Activity: The answer should be a faithful retyping of the records that follow, pictures excluded.

[Records from a dataset]

········

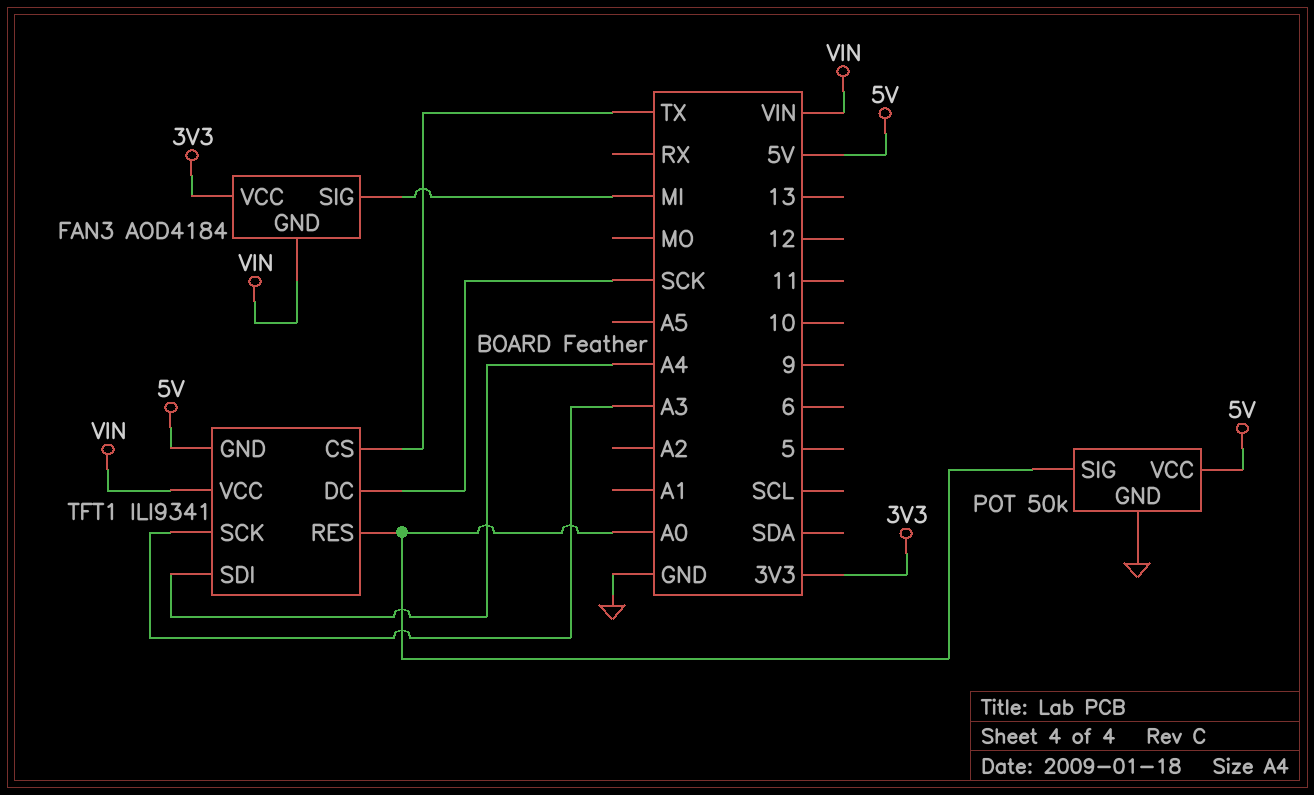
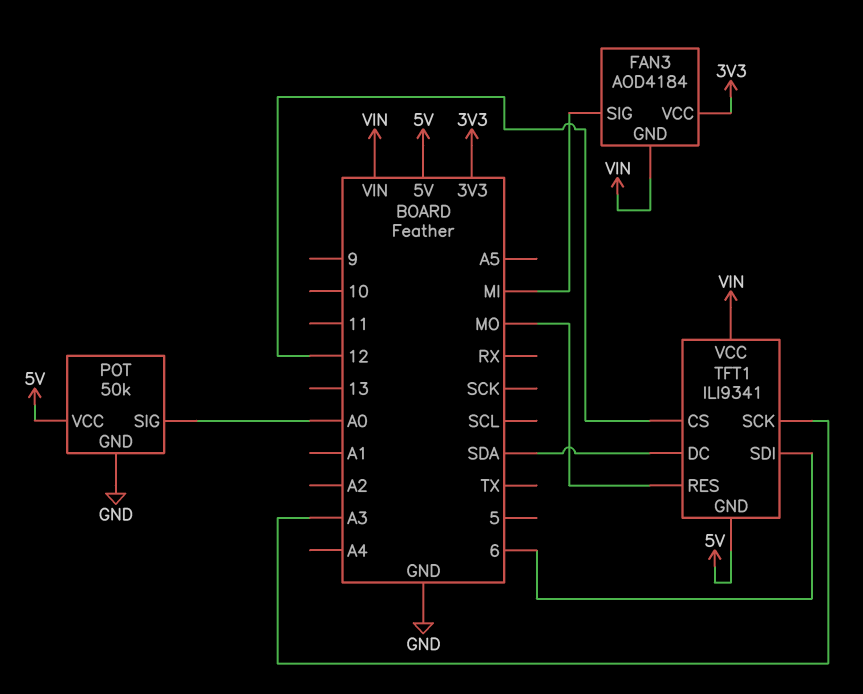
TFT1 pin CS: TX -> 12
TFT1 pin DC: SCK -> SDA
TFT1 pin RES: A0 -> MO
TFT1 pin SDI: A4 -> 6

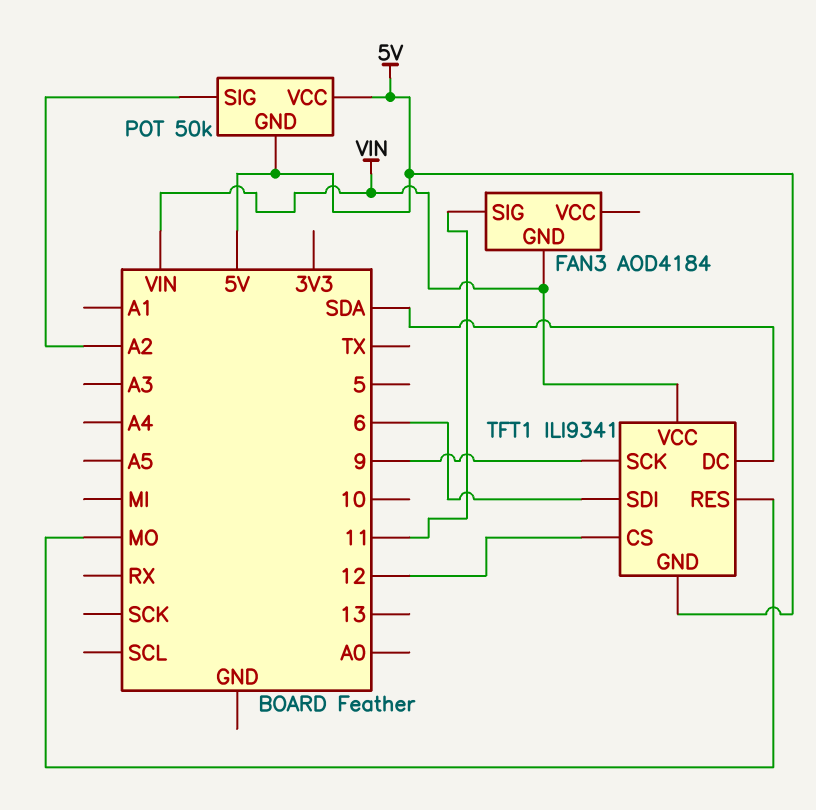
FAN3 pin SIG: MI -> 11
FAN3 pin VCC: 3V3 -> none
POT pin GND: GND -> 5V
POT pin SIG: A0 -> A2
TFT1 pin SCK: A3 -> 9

········

Output below:
TFT1 pin CS: TX -> 12
TFT1 pin DC: SCK -> SDA
TFT1 pin RES: A0 -> MO
TFT1 pin SDI: A4 -> 6

FAN3 pin SIG: MI -> 11
FAN3 pin VCC: 3V3 -> none
POT pin GND: GND -> 5V
POT pin SIG: A0 -> A2
TFT1 pin SCK: A3 -> 9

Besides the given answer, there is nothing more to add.